• What you will do
With pictures excluded, repeat exactly the lines from the one containing "lime brick N2" through the last line of the material below.

BEGIN

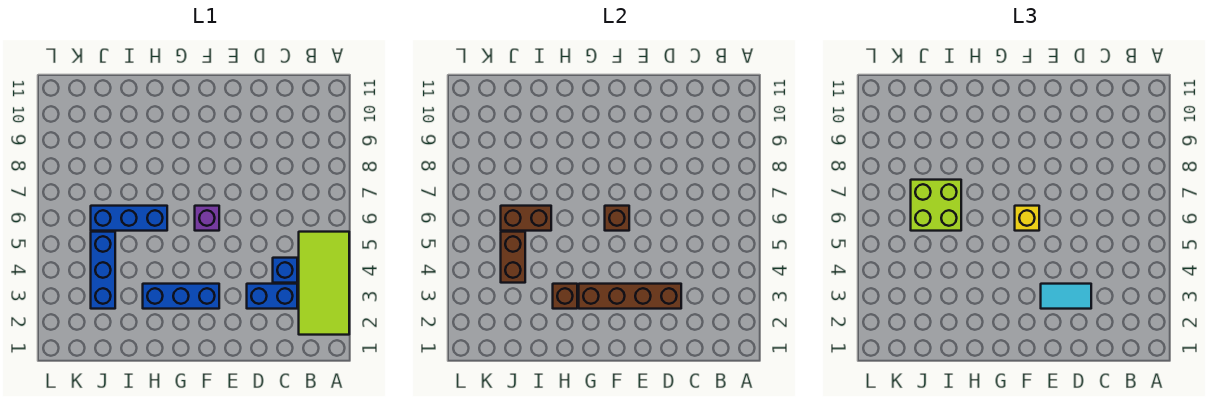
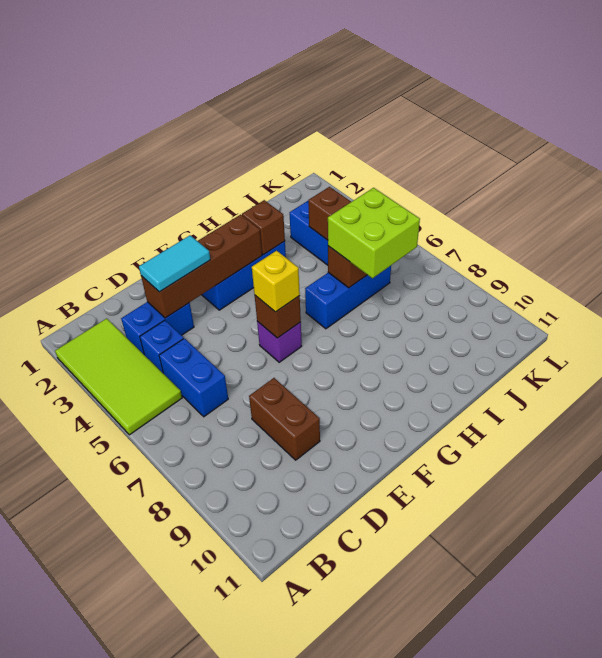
none -> blue brick C5:C6 level 1
none -> brown brick D8:D9 level 1

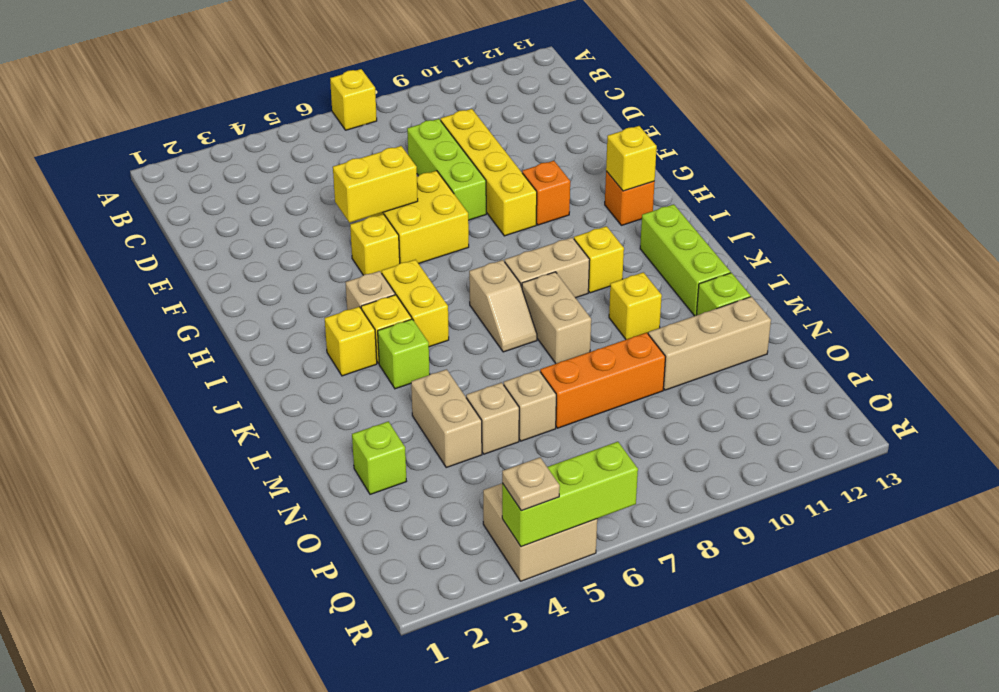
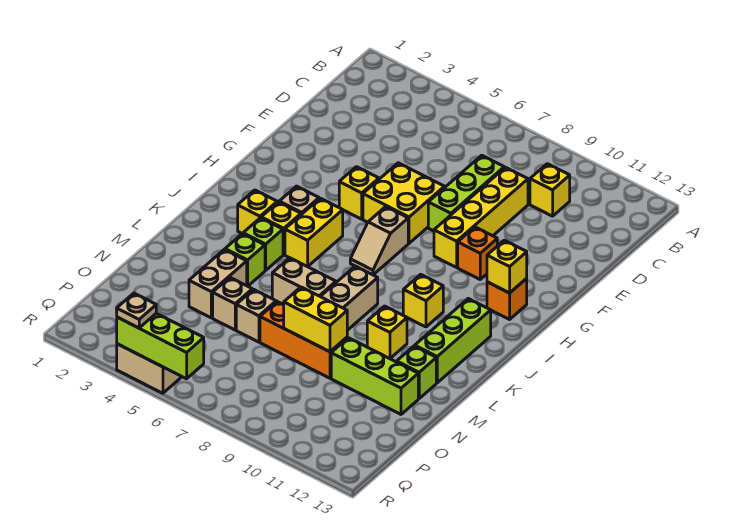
yellow brick A7 level 1 -> yellow brick C10 level 1
yellow brick F5:F6 level 2 -> yellow brick N8:N9 level 2
tan slope J7:K7 level 1 top J -> tan slope H7:I7 level 1 top H
tan brick J8:J9 level 1 -> tan brick L6:L7 level 1
lime brick N2 level 1 -> lime brick L4 level 1
tan brick N10:N12 level 1 -> lime brick N10:N12 level 1

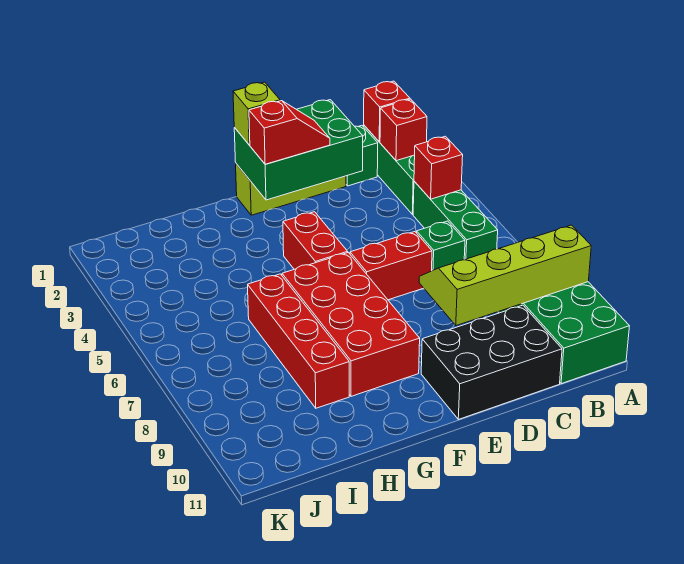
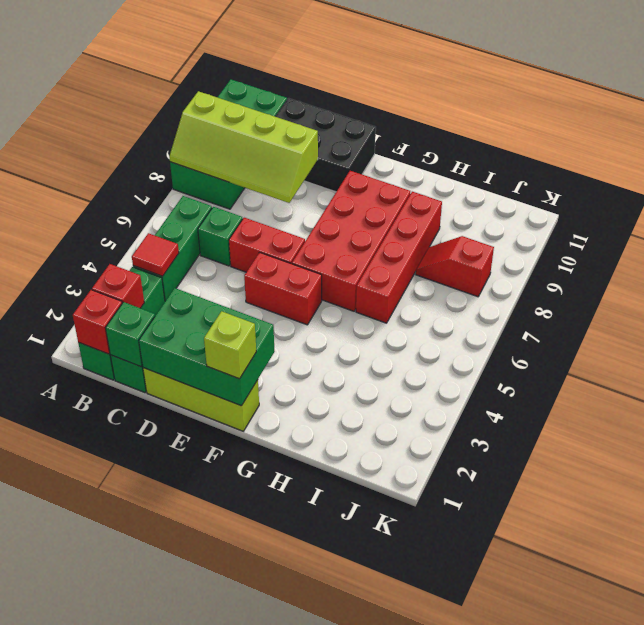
red brick B4 level 2 -> red tile B4 level 2
none -> green brick C1 level 2
red slope E2:F2 level 3 top F -> red slope I8:J8 level 1 top J
red brick F4:F5 level 1 -> red brick E5:F5 level 1

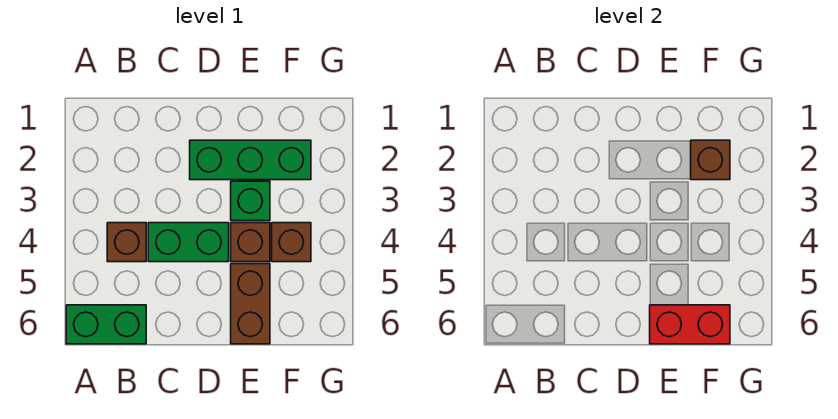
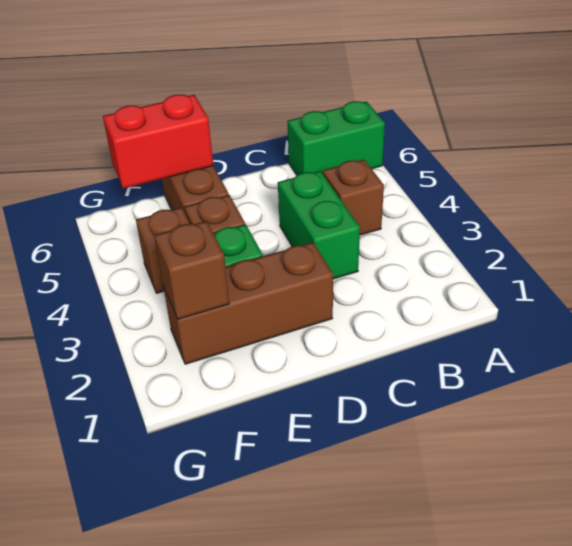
green brick C4:D4 level 1 -> green brick C3:C4 level 1
green brick D2:F2 level 1 -> brown brick D2:F2 level 1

END

• Task result
lime brick N2 level 1 -> lime brick L4 level 1
tan brick N10:N12 level 1 -> lime brick N10:N12 level 1

red brick B4 level 2 -> red tile B4 level 2
none -> green brick C1 level 2
red slope E2:F2 level 3 top F -> red slope I8:J8 level 1 top J
red brick F4:F5 level 1 -> red brick E5:F5 level 1

green brick C4:D4 level 1 -> green brick C3:C4 level 1
green brick D2:F2 level 1 -> brown brick D2:F2 level 1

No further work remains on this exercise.